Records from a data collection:

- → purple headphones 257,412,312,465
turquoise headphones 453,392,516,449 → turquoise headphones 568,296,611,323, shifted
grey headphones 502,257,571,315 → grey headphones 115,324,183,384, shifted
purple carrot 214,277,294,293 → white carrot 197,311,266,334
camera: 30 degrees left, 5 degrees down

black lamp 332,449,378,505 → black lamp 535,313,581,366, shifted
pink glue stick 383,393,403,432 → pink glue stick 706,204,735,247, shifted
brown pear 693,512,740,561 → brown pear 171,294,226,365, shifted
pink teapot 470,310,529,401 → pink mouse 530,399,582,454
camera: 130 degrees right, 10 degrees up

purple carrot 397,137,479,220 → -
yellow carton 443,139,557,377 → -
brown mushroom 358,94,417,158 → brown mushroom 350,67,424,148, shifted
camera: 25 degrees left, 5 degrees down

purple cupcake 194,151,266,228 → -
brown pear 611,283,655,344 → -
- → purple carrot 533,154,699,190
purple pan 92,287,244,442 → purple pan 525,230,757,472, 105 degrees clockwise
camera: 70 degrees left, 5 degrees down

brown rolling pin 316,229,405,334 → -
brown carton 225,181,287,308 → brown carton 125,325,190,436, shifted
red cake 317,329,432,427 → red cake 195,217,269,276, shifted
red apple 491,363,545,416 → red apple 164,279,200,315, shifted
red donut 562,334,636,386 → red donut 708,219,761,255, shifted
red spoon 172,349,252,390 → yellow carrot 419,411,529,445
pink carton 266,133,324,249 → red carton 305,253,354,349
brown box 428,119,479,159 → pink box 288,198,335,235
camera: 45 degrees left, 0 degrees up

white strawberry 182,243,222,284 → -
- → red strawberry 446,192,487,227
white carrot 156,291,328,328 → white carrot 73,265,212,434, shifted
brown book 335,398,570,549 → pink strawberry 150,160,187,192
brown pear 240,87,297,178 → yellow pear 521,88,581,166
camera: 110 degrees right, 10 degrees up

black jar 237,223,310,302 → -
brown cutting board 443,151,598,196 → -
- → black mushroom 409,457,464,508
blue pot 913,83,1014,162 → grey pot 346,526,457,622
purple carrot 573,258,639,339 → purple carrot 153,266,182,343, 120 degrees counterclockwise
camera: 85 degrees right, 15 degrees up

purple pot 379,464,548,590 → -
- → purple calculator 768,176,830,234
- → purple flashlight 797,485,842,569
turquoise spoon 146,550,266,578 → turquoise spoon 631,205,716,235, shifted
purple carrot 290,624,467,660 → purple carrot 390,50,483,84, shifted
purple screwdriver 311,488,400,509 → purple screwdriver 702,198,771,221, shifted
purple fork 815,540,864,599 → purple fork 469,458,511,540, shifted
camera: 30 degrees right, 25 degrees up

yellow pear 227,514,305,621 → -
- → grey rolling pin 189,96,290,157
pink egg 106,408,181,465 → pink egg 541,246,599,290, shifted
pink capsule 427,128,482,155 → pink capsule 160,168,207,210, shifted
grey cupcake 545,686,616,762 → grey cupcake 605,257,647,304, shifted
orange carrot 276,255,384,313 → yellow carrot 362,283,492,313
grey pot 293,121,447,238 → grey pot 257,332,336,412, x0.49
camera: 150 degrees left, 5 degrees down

§ **WHAT YOU HAVE TO DO**
Of all the entries above, output exactly the lines between the one holding "white carrot 156,291,328,328" and the one holding "black jar 237,223,310,302", inclusive.

§ **RESULT OF THE EXERCISE**
white carrot 156,291,328,328 → white carrot 73,265,212,434, shifted
brown book 335,398,570,549 → pink strawberry 150,160,187,192
brown pear 240,87,297,178 → yellow pear 521,88,581,166
camera: 110 degrees right, 10 degrees up

black jar 237,223,310,302 → -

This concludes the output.